*** Entries provided

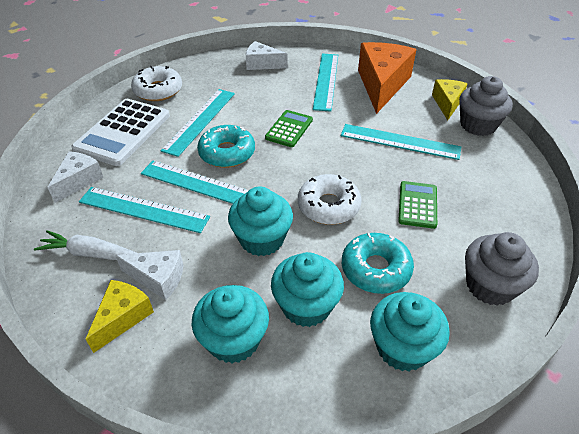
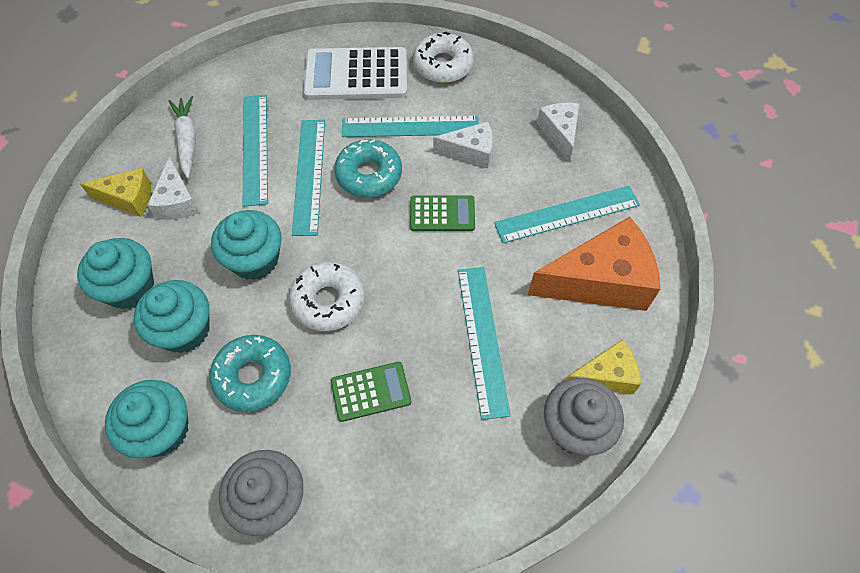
camera: 65 degrees right, 15 degrees up
white cheese [47,151,103,203] -> white cheese moved to [433,122,493,169]

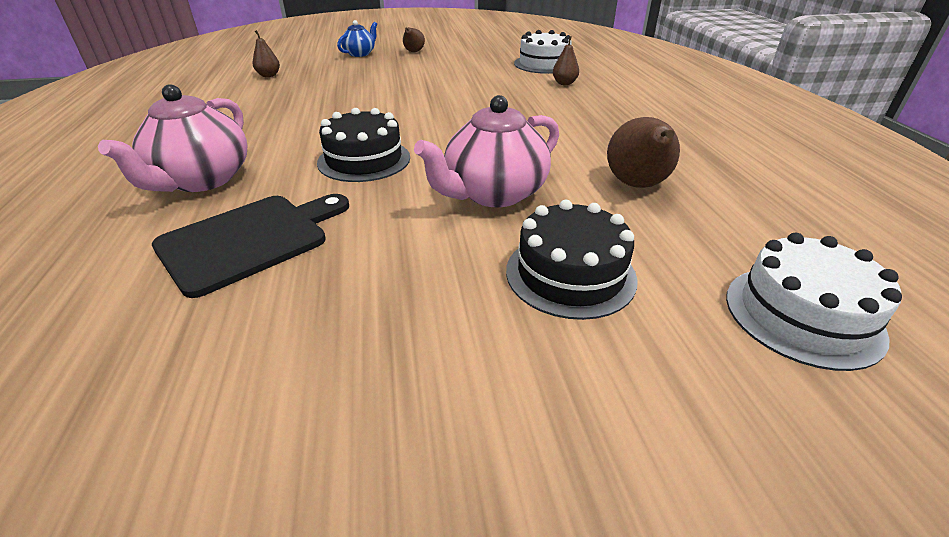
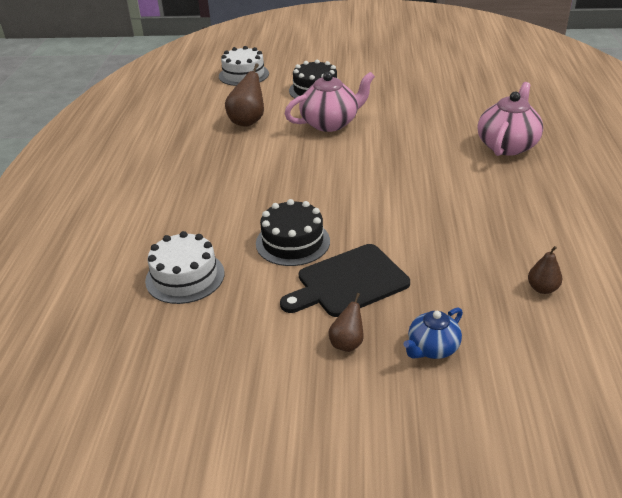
camera: 165 degrees left, 0 degrees up
black cutting board [152,194,349,298] -> black cutting board moved to [280,244,410,317]
black cake [317,108,410,182] -> black cake moved to [256,199,330,266]
brown pear [553,36,579,85] -> none

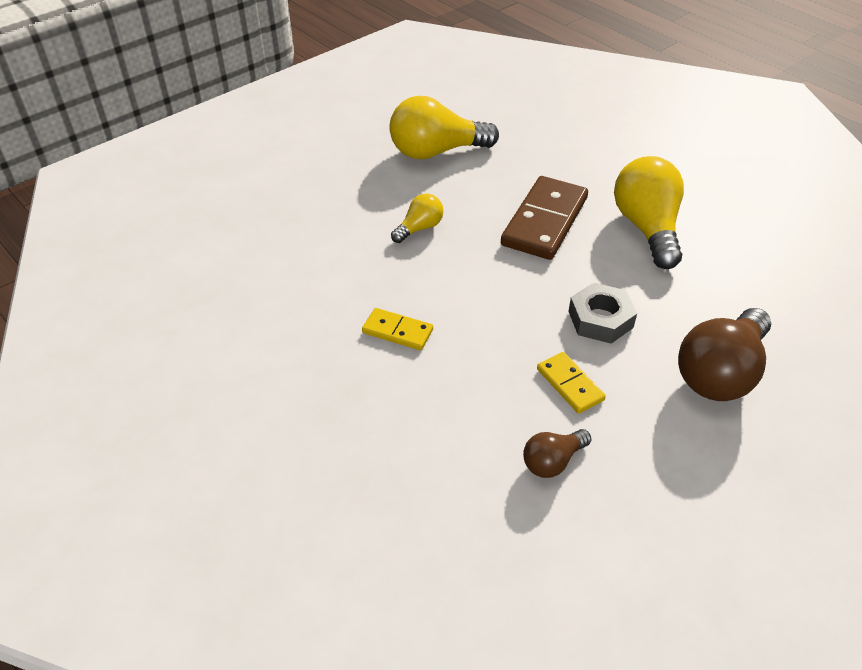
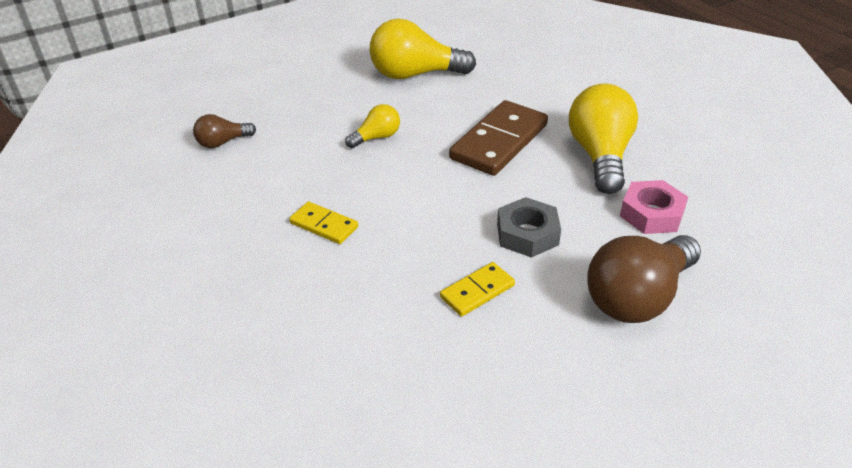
camera: 10 degrees right, 5 degrees down
brown light bulb [523,429,591,478] -> brown light bulb moved to [193,114,256,148]
yellow domino [537,352,606,414] -> yellow domino turned 75 degrees clockwise [440,262,515,316]
none -> pink nut [620,180,688,234]

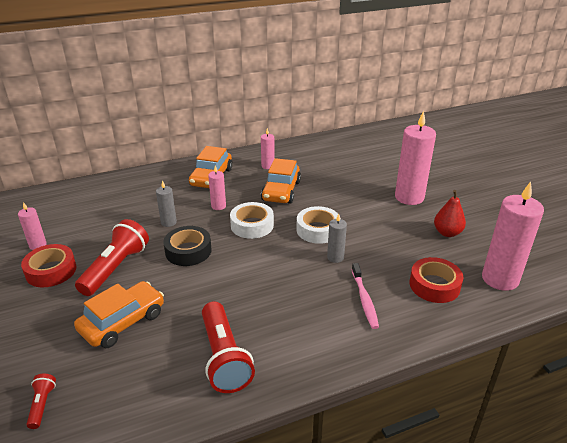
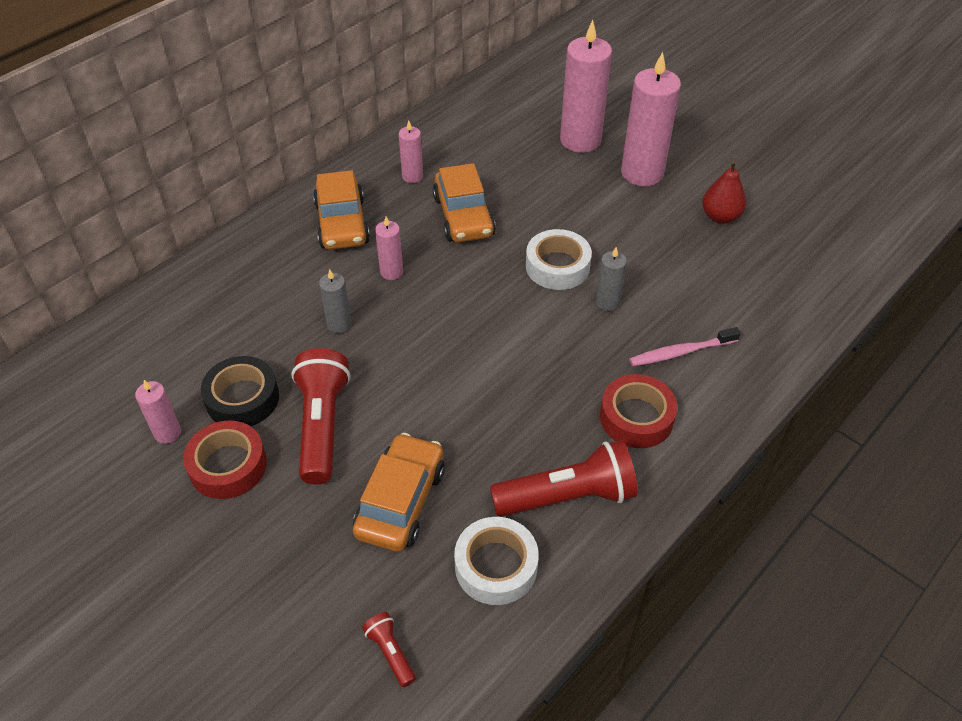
camera: 25 degrees left, 15 degrees up
black tape [163,226,212,266] -> black tape moved to [201,356,279,426]
red flashlight [202,301,255,393] -> red flashlight turned 60 degrees counterclockwise [490,440,638,517]
white tape [230,202,274,239] -> white tape moved to [454,517,539,605]
pink toothbrush [352,263,379,329] -> pink toothbrush turned 105 degrees clockwise [629,327,741,366]
red tape [410,257,464,303] -> red tape moved to [600,374,677,448]
pink candle [482,181,544,291] -> pink candle moved to [560,20,612,153]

******

◆ Try it ◆
Reproduce, word for word, every line from the start of the records down to and including the line with "red flashlight [202,301,255,393]"; skip the pictures.

◆ Solution to this problem ◆
camera: 65 degrees right, 15 degrees up
white cheese [47,151,103,203] -> white cheese moved to [433,122,493,169]

camera: 165 degrees left, 0 degrees up
black cutting board [152,194,349,298] -> black cutting board moved to [280,244,410,317]
black cake [317,108,410,182] -> black cake moved to [256,199,330,266]
brown pear [553,36,579,85] -> none

camera: 10 degrees right, 5 degrees down
brown light bulb [523,429,591,478] -> brown light bulb moved to [193,114,256,148]
yellow domino [537,352,606,414] -> yellow domino turned 75 degrees clockwise [440,262,515,316]
none -> pink nut [620,180,688,234]

camera: 25 degrees left, 15 degrees up
black tape [163,226,212,266] -> black tape moved to [201,356,279,426]
red flashlight [202,301,255,393] -> red flashlight turned 60 degrees counterclockwise [490,440,638,517]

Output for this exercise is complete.